| Source records |
*** Begin section ***

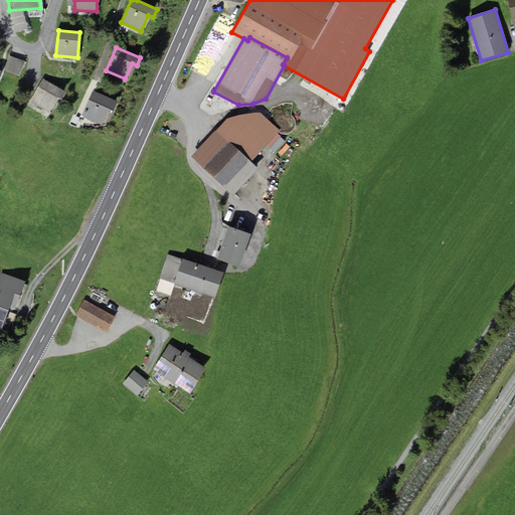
[(25,61),(9,56),(4,70),(20,75),(25,61)]
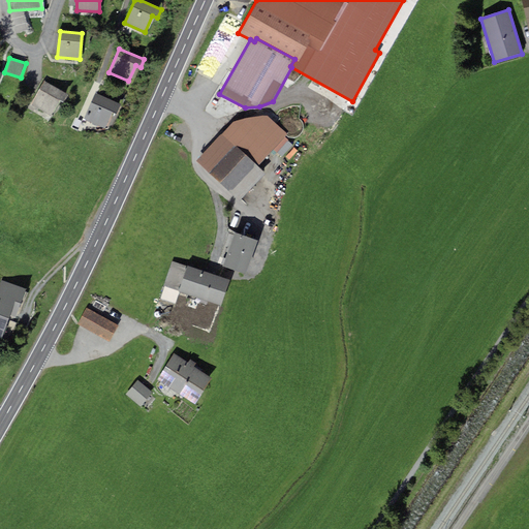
[(44,81),(31,105),(51,117),(60,101),(63,103),(68,95),(44,81)]
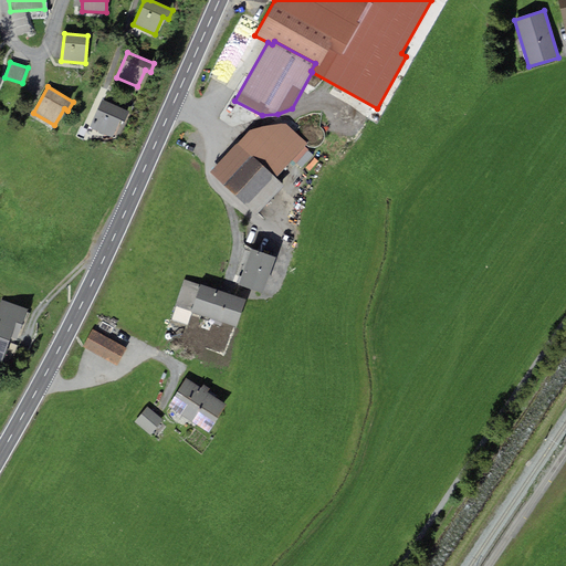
[(129,112),(102,100),(90,128),(113,138),(121,121),(125,122),(129,112)]
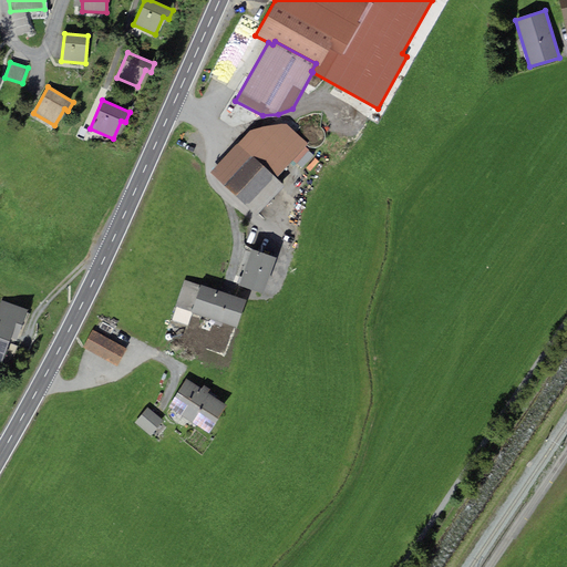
[(210,173),(256,215),(284,185),(276,178),(308,143),(286,123),(250,131),(210,173)]
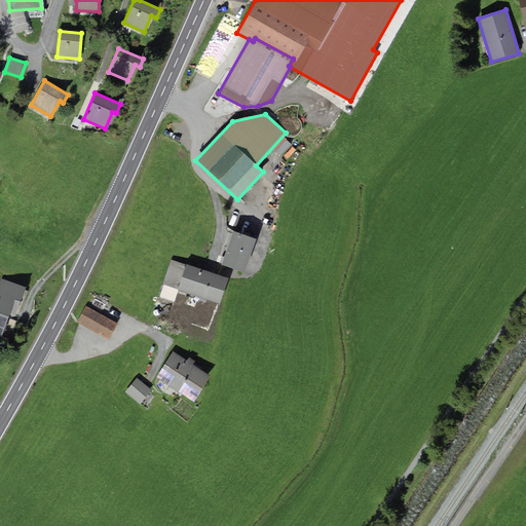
[(291,144),(283,137),(272,149),(280,156),(291,144)]
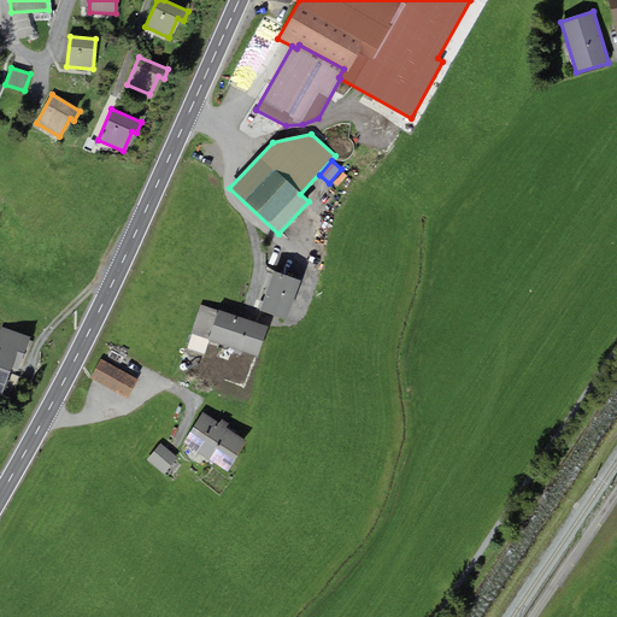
[(301,281),(275,271),(260,311),(287,321),(301,281)]
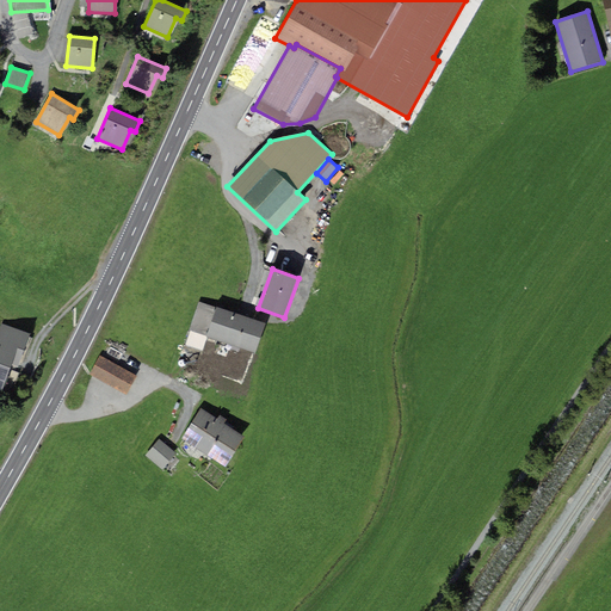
[(254,353),(265,323),(198,301),(189,328),(208,334),(207,338),(254,353)]
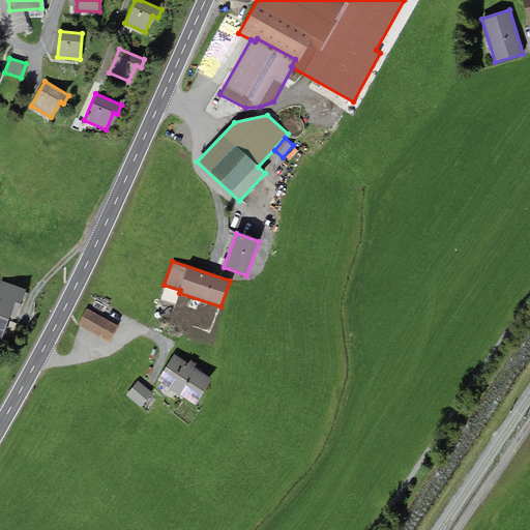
[(0,340),(2,341),(16,302),(21,304),(26,290),(1,282),(0,283),(0,340)]
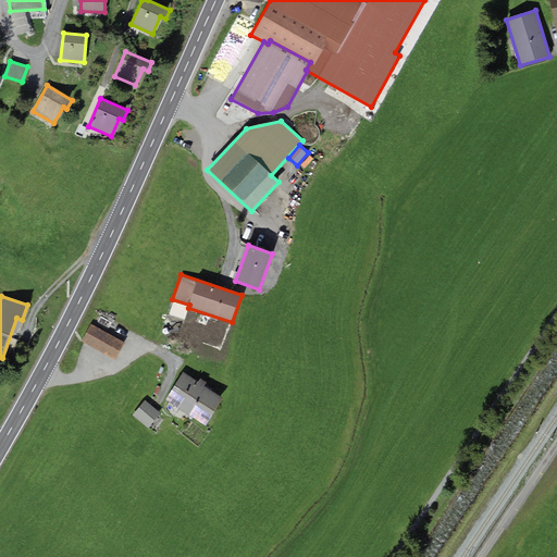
[(124,343),(91,324),(81,342),(114,360),(124,343)]
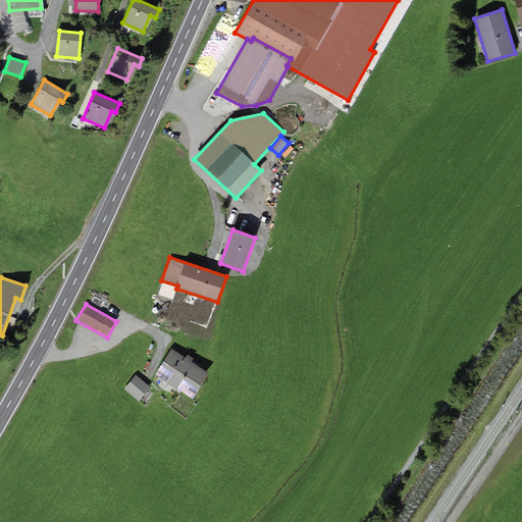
[(209,374),(171,349),(154,375),(192,400),(209,374)]
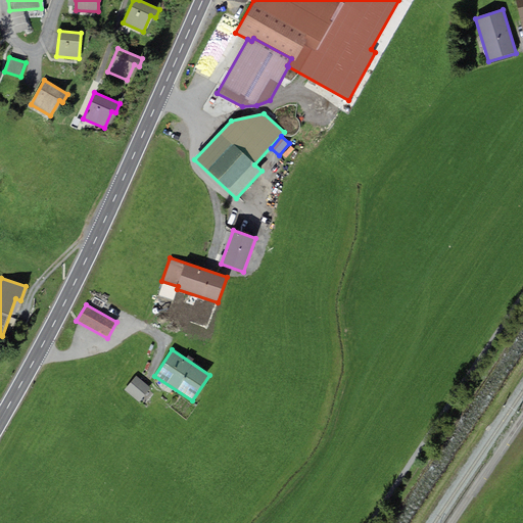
[(151,388),(136,376),(125,390),(139,402),(151,388)]
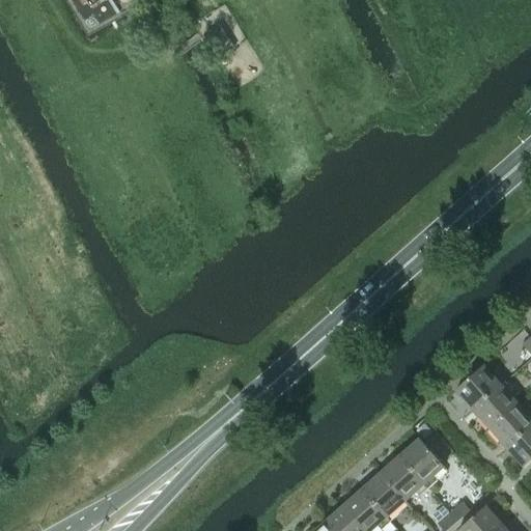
[(522,345),(530,356),(530,338),(522,345)]
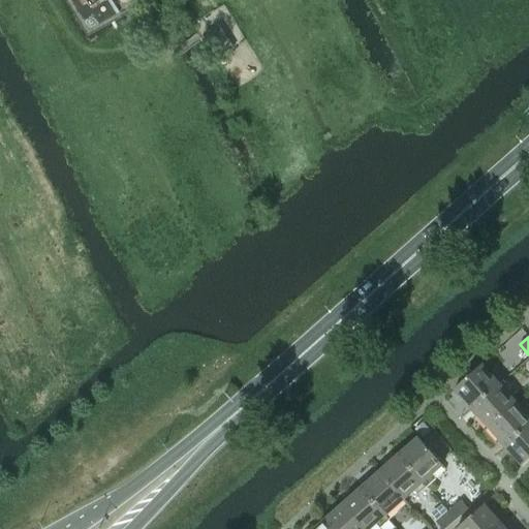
[(471,409),(499,384),(483,365),(454,390),(471,409)]
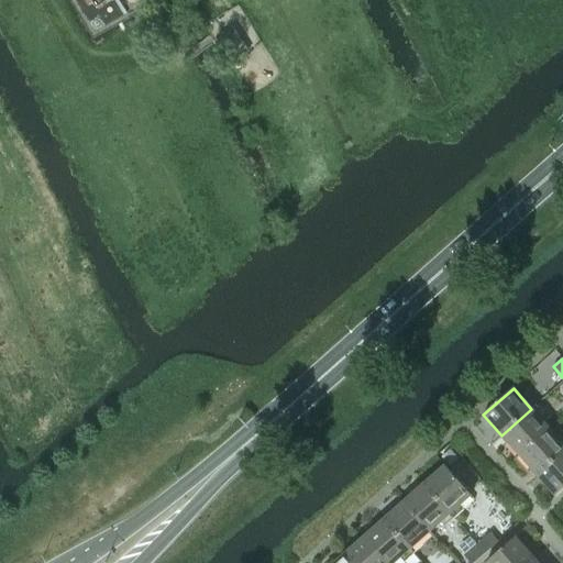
[(501,435),(519,455),(549,429),(531,409),(501,435)]
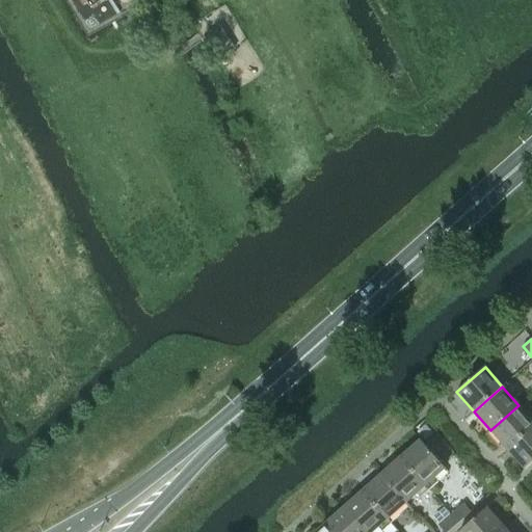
[(490,430),(507,450),(531,427),(531,420),(519,405),(490,430)]
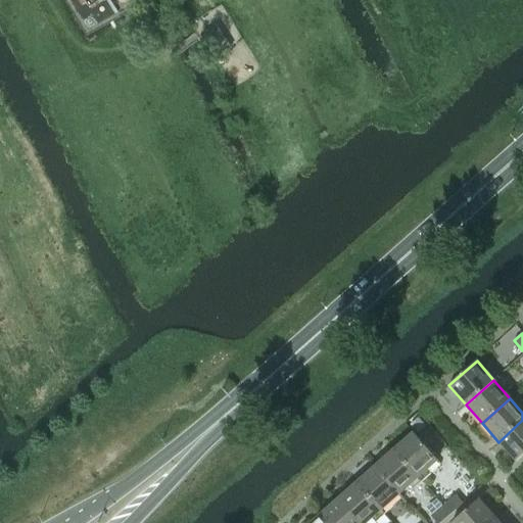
[(418,419),(411,425),(418,433),(425,426),(418,419)]
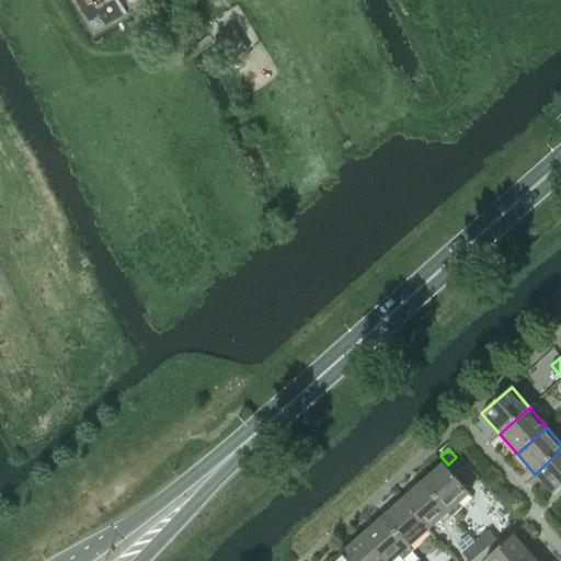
[(560,488),(560,450),(535,474),(553,494),(560,488)]
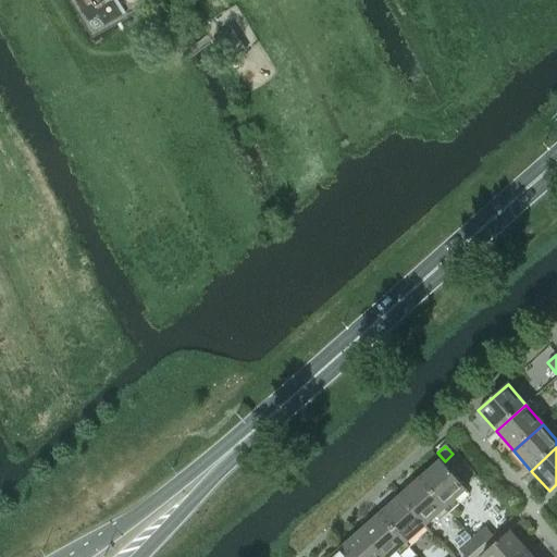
[(420,480),(446,509),(466,491),(440,461),(420,480)]
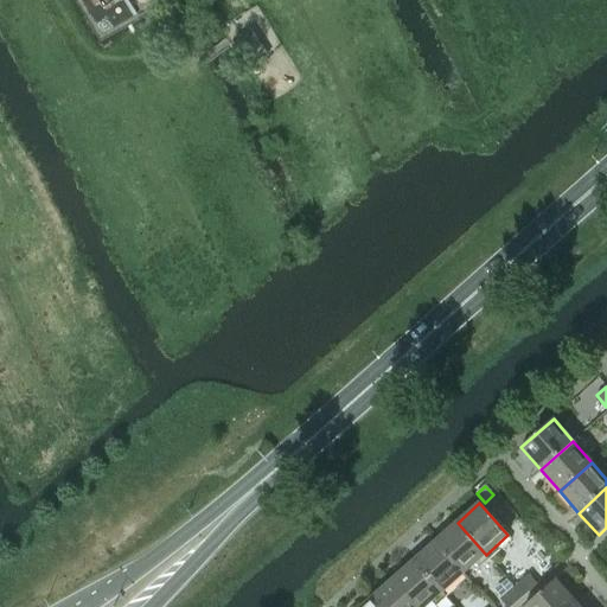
[(486,555),(458,523),(435,542),(464,574),(486,555)]
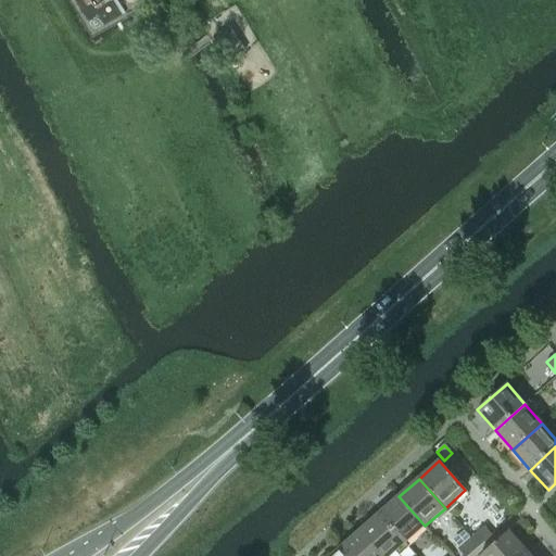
[(379,514),(405,543),(425,526),(399,496),(379,514)]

*** End section ***

| What you should do |
Please reproduce each entry exactly as given and omit the pictures.

| Task solution |
[(25,61),(9,56),(4,70),(20,75),(25,61)]
[(44,81),(31,105),(51,117),(60,101),(63,103),(68,95),(44,81)]
[(129,112),(102,100),(90,128),(113,138),(121,121),(125,122),(129,112)]
[(210,173),(256,215),(284,185),(276,178),(308,143),(286,123),(250,131),(210,173)]
[(291,144),(283,137),(272,149),(280,156),(291,144)]
[(301,281),(275,271),(260,311),(287,321),(301,281)]
[(254,353),(265,323),(198,301),(189,328),(208,334),(207,338),(254,353)]
[(0,340),(2,341),(16,302),(21,304),(26,290),(1,282),(0,283),(0,340)]
[(124,343),(91,324),(81,342),(114,360),(124,343)]
[(209,374),(171,349),(154,375),(192,400),(209,374)]
[(151,388),(136,376),(125,390),(139,402),(151,388)]
[(522,345),(530,356),(530,338),(522,345)]
[(471,409),(499,384),(483,365),(454,390),(471,409)]
[(501,435),(519,455),(549,429),(531,409),(501,435)]
[(490,430),(507,450),(531,427),(531,420),(519,405),(490,430)]
[(418,419),(411,425),(418,433),(425,426),(418,419)]
[(560,488),(560,450),(535,474),(553,494),(560,488)]
[(420,480),(446,509),(466,491),(440,461),(420,480)]
[(486,555),(458,523),(435,542),(464,574),(486,555)]
[(379,514),(405,543),(425,526),(399,496),(379,514)]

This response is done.